- Description of the task
From the records below, take each line where the string "wiper" shows up and copy it.

- Study material
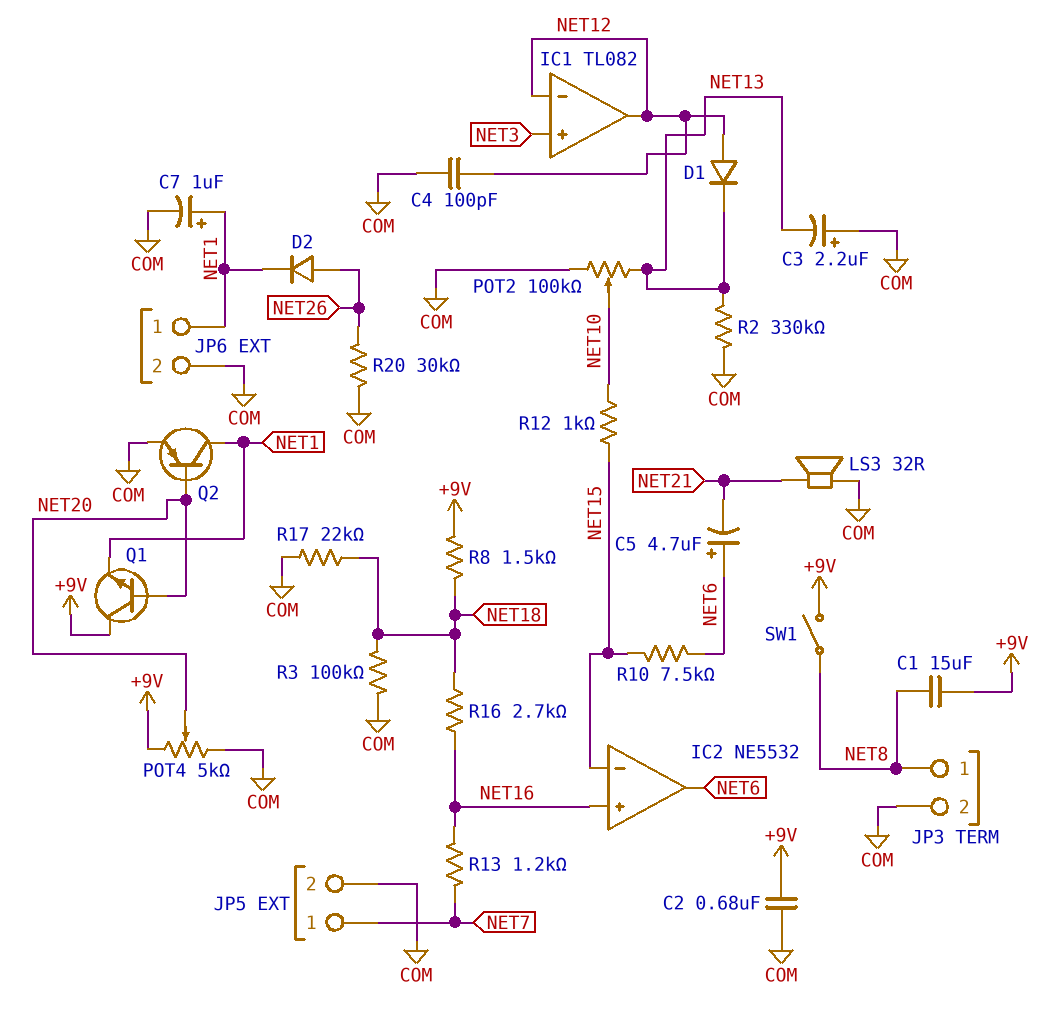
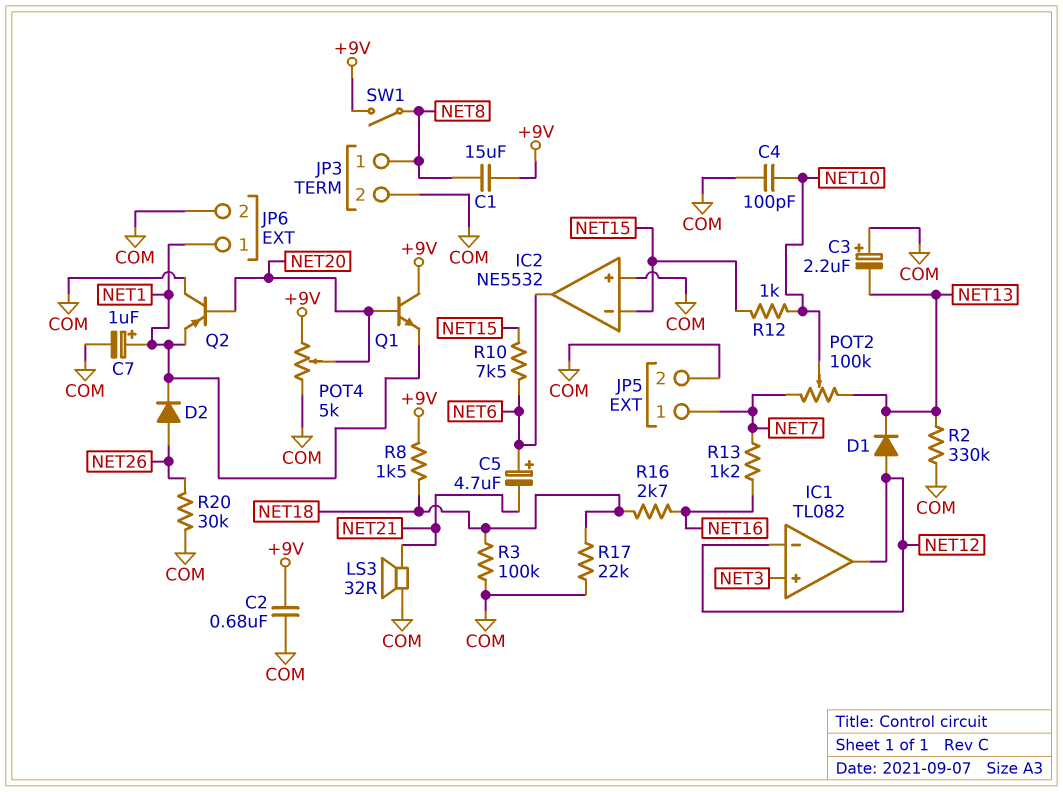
C4: 100pF (COM, NET12) -> 100pF (COM, NET10)
IC2 pin in+: NET16 -> COM
POT2: 100k (COM, NET13, wiper NET10) -> 100k (NET7, NET13, wiper NET10)
Q2: PNP (B NET20, C NET1, E COM) -> PNP (B NET20, C COM, E NET1)

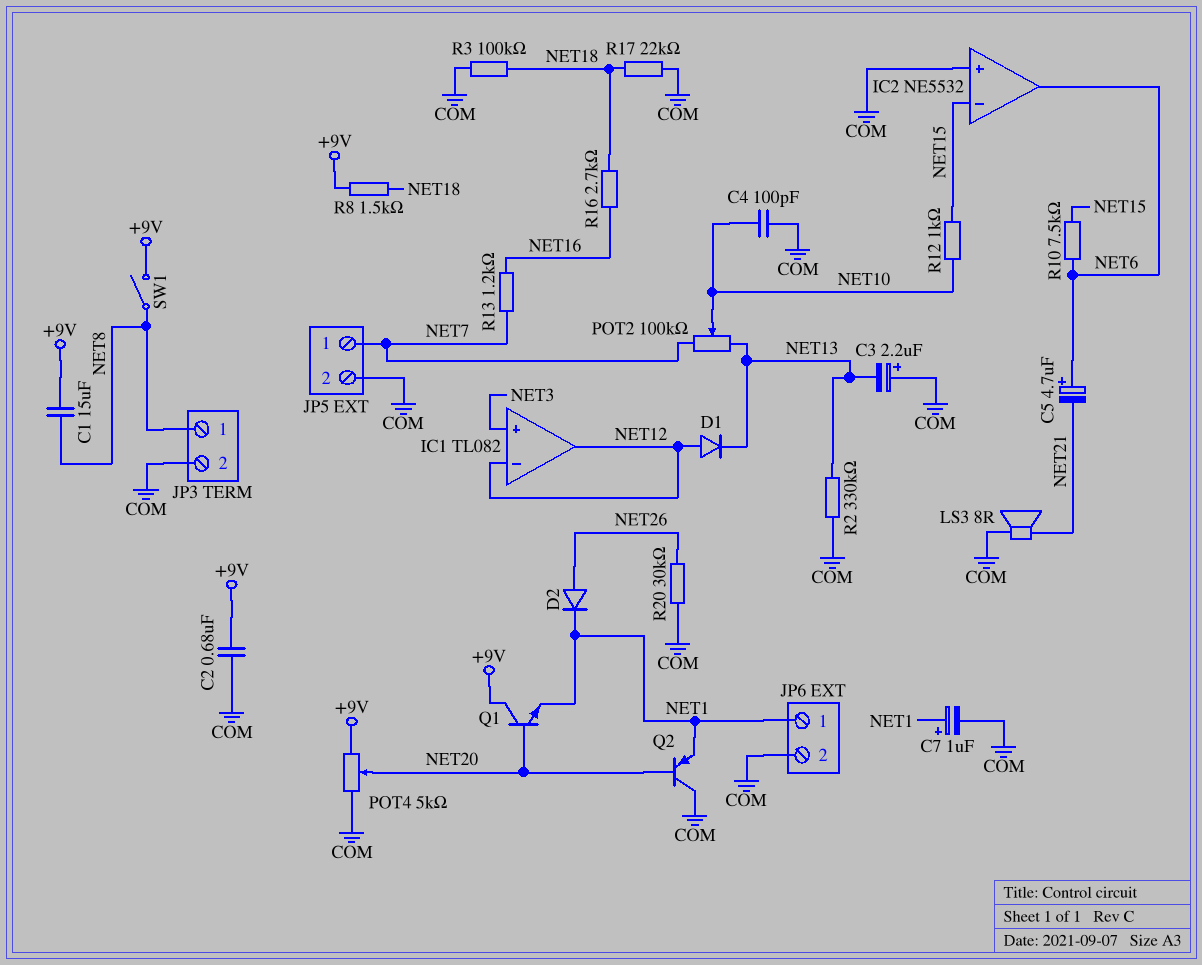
LS3: speaker 32R (COM, NET21) -> speaker 8R (COM, NET21)

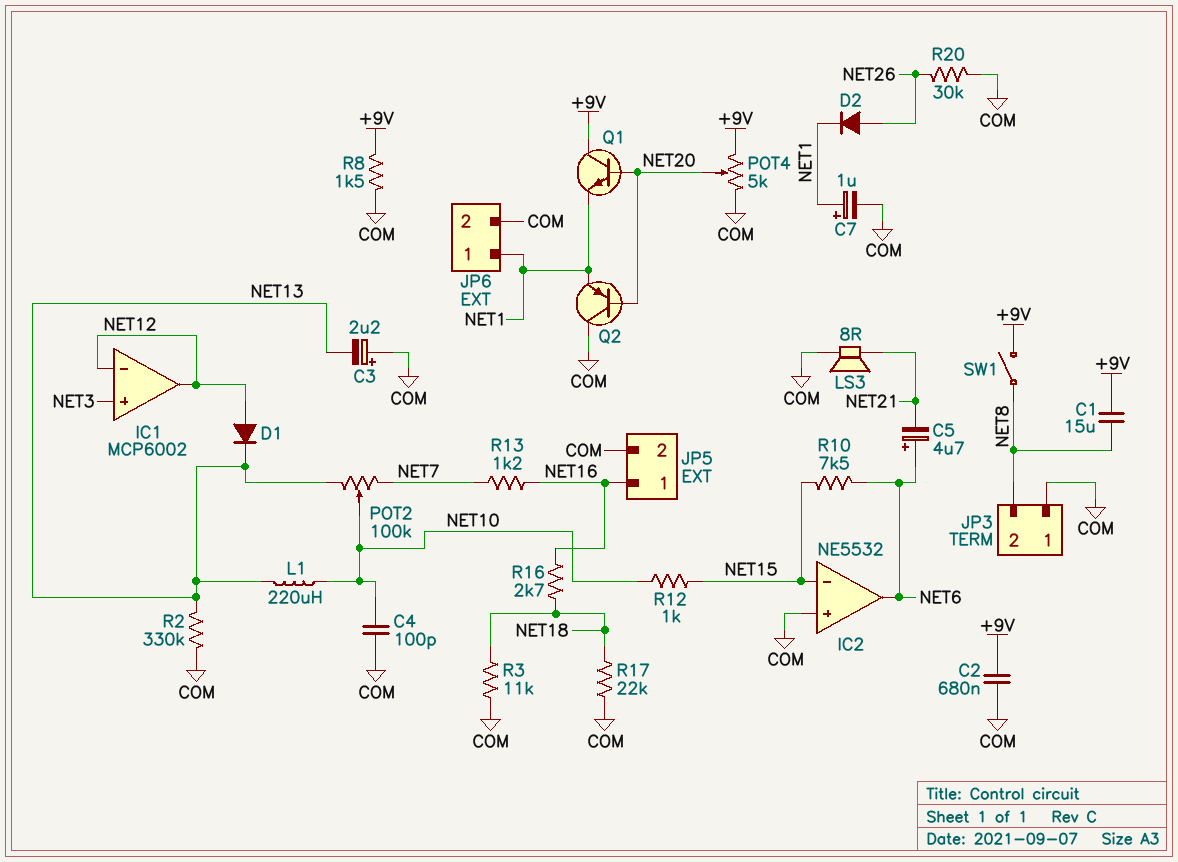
IC1: TL082 -> MCP6002
JP3 pin 1: NET8 -> COM
JP3 pin 2: COM -> NET8
JP5 pin 1: NET7 -> NET16
L1: none -> 220uH (NET10, NET13)
R3: 100k (COM, NET18) -> 11k (COM, NET18)
R8: 1.5k (+9V, NET18) -> 1.5k (+9V, COM)

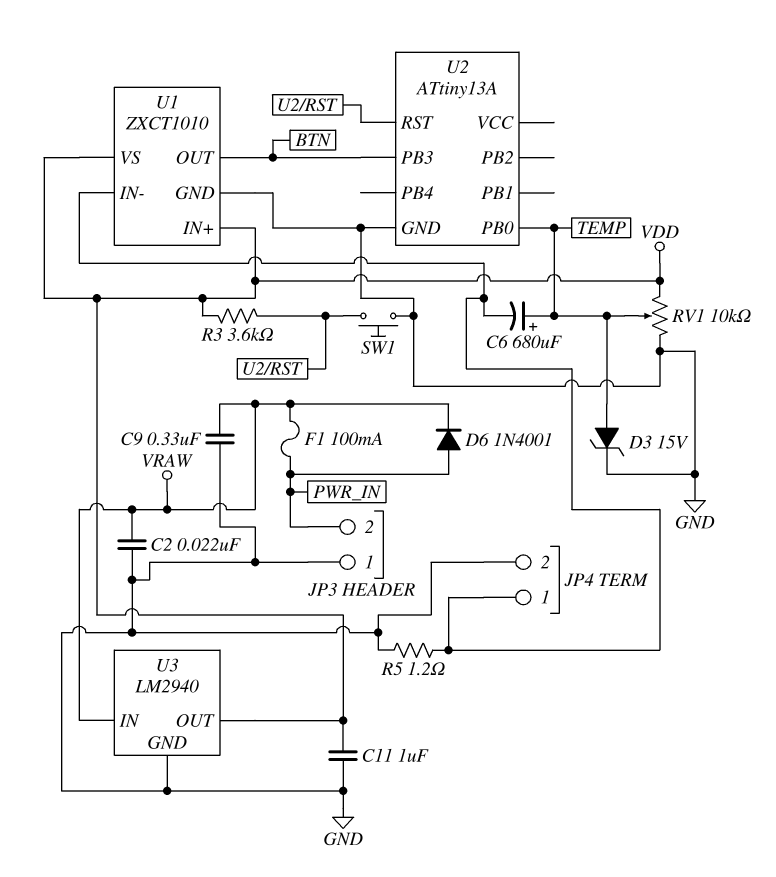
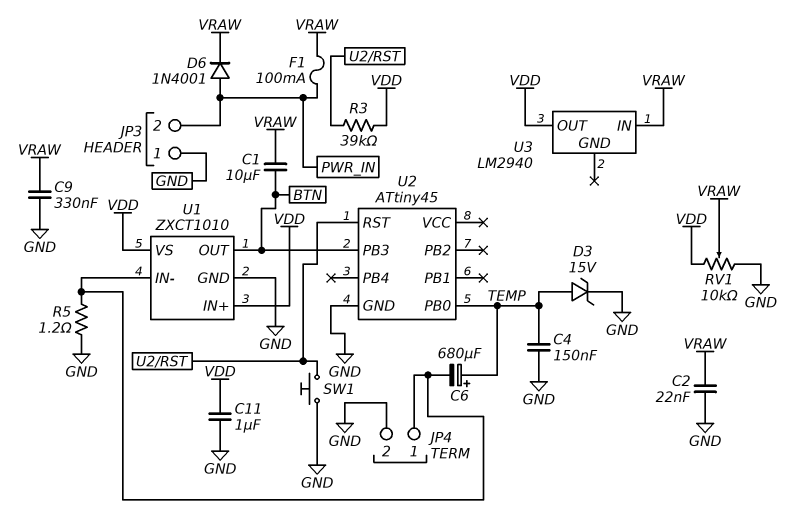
C1: none -> 10uF (BTN, VRAW)
C4: none -> 150nF (GND, TEMP)
R3: 3.6k (U2/RST, VDD) -> 39k (U2/RST, VDD)
RV1: 10k (GND, VDD, wiper TEMP) -> 10k (GND, VDD, wiper VRAW)
U2: ATtiny13A -> ATtiny45
U3 pin GND: GND -> none

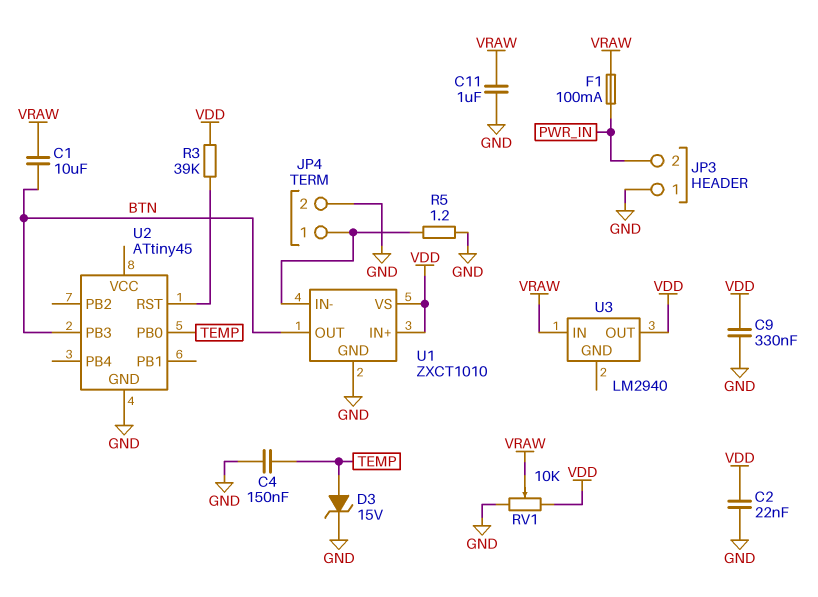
C2: 22nF (GND, VRAW) -> 22nF (GND, VDD)
C6: 680uF (plus TEMP, minus JP4/1) -> none
C9: 330nF (GND, VRAW) -> 330nF (GND, VDD)
C11: 1uF (GND, VDD) -> 1uF (GND, VRAW)
D6: diode 1N4001 (A PWR_IN, K VRAW) -> none
SW1: button (GND, U2/RST) -> none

- Solution to this problem
POT2: 100k (COM, NET13, wiper NET10) -> 100k (NET7, NET13, wiper NET10)
RV1: 10k (GND, VDD, wiper TEMP) -> 10k (GND, VDD, wiper VRAW)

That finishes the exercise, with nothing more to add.